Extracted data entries
[Start]
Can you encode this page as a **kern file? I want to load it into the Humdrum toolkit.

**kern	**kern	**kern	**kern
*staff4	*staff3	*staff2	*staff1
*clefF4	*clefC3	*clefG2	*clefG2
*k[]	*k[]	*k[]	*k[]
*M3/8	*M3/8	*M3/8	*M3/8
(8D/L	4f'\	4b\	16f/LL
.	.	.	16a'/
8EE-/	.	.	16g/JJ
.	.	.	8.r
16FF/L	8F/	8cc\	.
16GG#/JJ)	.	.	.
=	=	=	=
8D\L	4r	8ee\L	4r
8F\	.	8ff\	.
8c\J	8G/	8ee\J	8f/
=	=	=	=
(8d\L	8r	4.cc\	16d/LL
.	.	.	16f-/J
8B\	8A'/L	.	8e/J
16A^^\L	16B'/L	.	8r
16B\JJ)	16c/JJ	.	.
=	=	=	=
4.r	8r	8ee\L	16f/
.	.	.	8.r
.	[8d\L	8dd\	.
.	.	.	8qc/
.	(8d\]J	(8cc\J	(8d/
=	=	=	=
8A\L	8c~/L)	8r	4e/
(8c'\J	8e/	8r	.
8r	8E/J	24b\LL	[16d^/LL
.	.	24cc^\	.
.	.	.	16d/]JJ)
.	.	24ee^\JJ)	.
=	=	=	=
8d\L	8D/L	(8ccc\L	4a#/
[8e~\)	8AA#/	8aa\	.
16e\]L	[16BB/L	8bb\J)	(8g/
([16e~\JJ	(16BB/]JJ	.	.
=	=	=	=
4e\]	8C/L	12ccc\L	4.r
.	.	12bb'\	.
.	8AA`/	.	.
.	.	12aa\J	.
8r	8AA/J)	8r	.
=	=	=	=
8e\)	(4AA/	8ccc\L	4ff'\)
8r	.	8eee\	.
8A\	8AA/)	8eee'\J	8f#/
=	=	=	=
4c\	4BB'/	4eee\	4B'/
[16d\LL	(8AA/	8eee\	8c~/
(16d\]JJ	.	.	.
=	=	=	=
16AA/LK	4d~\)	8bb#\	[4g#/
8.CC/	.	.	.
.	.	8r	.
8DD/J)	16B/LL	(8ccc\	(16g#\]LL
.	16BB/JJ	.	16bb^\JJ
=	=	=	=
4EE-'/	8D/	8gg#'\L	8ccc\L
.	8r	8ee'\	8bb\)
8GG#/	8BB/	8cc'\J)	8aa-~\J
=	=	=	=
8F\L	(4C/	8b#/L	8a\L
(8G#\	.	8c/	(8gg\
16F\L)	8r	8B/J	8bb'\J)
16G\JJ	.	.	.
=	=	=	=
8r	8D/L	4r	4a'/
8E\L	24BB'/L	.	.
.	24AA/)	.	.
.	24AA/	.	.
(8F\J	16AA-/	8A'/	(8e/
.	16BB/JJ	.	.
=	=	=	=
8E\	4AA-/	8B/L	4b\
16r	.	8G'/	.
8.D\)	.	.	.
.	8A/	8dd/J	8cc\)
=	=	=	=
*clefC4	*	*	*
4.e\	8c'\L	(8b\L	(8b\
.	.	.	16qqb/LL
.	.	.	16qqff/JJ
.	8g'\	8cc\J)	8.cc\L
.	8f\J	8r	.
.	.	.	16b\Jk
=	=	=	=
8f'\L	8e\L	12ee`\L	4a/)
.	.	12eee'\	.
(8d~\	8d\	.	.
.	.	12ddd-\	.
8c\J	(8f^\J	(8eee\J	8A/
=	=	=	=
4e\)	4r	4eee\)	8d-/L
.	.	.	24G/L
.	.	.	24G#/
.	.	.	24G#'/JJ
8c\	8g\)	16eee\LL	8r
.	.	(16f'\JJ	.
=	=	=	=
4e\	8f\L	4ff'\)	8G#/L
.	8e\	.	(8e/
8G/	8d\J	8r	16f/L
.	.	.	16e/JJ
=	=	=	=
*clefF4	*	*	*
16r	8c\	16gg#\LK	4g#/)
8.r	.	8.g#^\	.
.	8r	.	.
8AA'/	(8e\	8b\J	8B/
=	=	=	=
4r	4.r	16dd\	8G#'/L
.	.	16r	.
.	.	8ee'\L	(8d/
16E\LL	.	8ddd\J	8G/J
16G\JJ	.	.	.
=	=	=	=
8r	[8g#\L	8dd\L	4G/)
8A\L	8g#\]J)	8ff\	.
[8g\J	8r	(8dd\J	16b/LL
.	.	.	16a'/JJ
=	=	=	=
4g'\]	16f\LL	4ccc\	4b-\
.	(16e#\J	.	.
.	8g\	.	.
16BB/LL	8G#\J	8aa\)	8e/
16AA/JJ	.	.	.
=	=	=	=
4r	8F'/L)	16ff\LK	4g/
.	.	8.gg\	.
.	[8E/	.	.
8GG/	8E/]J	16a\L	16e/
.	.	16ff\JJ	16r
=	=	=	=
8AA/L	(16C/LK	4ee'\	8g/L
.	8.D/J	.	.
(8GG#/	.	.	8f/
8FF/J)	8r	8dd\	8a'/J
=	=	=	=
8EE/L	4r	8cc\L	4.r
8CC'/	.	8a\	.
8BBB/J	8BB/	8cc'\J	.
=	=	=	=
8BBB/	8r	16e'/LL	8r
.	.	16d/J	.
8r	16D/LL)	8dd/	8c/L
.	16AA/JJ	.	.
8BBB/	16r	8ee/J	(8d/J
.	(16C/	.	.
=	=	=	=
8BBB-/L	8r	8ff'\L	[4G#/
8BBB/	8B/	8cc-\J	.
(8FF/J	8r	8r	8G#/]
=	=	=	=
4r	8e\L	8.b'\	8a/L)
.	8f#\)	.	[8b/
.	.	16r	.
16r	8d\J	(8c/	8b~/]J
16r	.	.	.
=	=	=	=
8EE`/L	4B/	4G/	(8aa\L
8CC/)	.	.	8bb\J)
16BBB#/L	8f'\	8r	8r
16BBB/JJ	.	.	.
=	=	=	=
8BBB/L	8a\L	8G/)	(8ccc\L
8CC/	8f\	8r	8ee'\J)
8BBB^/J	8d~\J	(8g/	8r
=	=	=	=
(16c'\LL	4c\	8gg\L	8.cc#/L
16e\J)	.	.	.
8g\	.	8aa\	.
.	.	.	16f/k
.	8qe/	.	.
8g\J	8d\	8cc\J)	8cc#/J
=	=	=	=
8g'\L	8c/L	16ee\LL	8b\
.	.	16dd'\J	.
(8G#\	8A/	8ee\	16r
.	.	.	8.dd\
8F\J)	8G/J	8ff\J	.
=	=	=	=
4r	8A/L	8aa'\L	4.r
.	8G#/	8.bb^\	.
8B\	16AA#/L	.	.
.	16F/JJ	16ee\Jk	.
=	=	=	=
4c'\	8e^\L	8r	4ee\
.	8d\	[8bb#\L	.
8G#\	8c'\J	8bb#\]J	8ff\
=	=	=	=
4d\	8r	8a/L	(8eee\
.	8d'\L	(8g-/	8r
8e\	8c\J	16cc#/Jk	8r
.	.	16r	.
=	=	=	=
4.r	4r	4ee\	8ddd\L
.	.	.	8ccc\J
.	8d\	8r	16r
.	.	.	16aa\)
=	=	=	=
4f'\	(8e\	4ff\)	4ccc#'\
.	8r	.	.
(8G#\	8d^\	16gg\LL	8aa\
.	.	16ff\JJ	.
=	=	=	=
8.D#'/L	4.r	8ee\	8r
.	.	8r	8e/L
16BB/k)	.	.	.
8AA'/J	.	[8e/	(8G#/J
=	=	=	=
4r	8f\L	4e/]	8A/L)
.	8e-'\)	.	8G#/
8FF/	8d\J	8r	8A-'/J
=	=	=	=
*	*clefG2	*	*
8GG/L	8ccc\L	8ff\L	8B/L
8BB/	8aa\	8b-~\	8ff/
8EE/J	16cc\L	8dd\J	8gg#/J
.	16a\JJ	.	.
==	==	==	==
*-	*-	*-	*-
[End]
[Start]
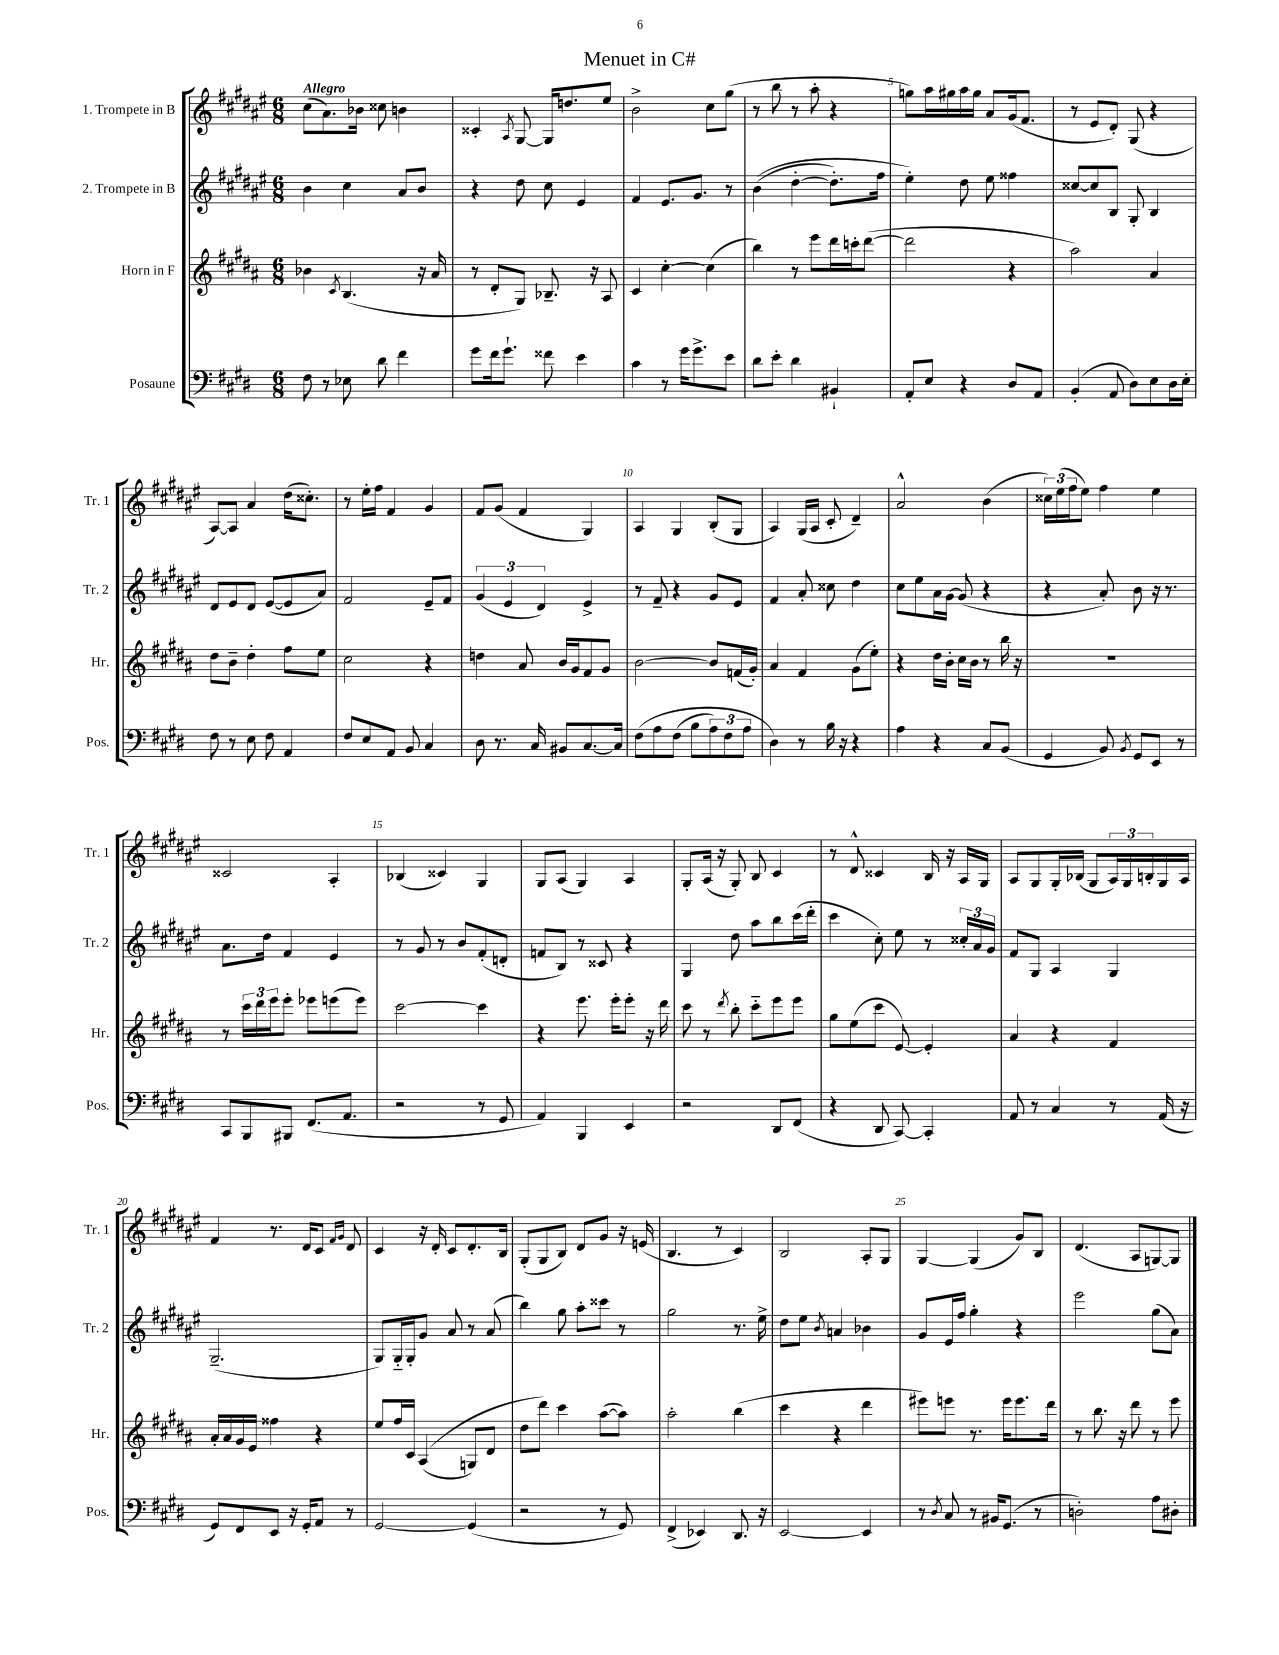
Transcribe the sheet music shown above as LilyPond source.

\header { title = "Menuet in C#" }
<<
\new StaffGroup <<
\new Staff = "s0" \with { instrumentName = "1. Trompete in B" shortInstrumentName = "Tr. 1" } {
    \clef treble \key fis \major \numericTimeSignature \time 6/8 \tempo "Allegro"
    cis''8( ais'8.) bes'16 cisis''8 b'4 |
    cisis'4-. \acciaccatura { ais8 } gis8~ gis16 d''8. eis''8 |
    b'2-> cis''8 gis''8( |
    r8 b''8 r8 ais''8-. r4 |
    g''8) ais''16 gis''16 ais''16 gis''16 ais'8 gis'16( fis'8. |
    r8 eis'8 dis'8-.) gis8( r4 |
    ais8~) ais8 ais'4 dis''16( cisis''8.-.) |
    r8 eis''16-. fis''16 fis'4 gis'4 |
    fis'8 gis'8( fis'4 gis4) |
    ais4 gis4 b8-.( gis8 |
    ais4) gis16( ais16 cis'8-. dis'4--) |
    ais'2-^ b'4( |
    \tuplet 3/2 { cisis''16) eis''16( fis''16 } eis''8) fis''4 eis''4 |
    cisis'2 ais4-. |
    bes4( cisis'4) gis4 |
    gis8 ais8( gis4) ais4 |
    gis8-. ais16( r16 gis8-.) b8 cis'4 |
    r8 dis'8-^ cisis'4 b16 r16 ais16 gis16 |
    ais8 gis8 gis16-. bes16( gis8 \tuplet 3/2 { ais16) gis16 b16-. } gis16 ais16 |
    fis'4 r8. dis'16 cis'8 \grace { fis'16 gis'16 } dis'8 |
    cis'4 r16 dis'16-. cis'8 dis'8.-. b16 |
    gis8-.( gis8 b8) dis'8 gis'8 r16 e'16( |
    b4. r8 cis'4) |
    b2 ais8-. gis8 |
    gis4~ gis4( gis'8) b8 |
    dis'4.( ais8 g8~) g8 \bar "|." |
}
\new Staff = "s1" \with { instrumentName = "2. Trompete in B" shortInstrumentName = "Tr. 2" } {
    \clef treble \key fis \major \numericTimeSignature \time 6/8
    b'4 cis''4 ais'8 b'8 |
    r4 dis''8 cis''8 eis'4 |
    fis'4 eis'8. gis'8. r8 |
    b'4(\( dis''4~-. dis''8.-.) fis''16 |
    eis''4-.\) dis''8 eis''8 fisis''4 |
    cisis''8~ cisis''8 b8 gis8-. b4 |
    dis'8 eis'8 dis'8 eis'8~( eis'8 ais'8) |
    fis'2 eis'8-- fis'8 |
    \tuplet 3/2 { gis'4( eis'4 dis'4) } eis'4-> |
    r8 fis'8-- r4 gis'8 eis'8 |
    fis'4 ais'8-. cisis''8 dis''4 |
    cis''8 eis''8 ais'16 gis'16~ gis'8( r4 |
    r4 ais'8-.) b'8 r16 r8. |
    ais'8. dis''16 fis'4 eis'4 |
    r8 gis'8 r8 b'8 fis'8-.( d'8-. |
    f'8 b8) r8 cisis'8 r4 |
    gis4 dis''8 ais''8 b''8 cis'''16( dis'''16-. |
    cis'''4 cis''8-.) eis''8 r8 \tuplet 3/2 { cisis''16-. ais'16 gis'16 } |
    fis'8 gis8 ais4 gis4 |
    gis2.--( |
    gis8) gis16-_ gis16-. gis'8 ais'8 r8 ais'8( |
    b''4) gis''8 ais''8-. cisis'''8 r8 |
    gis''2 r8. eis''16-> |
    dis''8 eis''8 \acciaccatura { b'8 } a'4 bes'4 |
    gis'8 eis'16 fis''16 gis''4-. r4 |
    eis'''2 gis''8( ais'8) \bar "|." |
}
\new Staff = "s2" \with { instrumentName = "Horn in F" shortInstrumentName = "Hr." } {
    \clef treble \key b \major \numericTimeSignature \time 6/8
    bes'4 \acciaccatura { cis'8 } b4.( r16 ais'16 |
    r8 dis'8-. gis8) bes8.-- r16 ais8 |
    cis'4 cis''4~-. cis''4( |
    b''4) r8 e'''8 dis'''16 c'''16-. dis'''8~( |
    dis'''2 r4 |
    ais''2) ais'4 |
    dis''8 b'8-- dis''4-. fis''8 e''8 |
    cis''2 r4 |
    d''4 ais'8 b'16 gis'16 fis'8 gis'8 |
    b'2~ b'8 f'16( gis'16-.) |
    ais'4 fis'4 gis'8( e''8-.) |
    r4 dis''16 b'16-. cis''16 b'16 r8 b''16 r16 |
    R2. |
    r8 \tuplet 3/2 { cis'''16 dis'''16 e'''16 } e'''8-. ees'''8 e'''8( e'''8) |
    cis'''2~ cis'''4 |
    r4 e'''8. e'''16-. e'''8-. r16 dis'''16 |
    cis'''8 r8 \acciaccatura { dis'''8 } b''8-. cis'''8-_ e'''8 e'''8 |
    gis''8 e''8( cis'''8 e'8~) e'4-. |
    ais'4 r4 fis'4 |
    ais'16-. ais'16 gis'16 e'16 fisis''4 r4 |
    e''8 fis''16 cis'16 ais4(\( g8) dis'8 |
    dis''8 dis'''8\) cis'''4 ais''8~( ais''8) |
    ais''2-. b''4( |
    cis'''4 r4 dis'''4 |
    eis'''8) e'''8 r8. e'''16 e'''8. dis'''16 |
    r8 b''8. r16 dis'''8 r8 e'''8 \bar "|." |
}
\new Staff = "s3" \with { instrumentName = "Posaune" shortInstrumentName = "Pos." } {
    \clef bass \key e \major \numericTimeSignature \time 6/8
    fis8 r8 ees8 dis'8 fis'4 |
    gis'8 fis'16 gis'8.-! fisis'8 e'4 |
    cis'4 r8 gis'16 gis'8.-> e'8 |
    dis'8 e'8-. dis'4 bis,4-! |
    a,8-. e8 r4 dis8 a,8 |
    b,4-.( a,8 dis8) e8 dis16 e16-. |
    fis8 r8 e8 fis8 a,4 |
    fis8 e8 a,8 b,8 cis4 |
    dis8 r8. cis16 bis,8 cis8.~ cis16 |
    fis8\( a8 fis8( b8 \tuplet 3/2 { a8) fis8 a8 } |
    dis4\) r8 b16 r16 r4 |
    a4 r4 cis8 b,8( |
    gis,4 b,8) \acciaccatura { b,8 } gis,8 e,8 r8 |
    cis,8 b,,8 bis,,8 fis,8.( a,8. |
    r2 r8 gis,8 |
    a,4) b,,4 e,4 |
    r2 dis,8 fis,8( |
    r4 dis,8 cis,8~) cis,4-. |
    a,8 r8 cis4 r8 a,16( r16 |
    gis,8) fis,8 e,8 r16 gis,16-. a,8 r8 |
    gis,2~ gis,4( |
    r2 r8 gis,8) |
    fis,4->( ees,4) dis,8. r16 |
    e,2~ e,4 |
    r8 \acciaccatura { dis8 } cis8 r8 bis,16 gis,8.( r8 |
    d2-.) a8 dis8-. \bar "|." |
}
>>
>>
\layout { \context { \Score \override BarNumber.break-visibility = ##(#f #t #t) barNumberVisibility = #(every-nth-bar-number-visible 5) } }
[End]
Please tally how many lines in the rows above contain the string "numericTimeSignature", counting case as significant. Reply with only the number.

4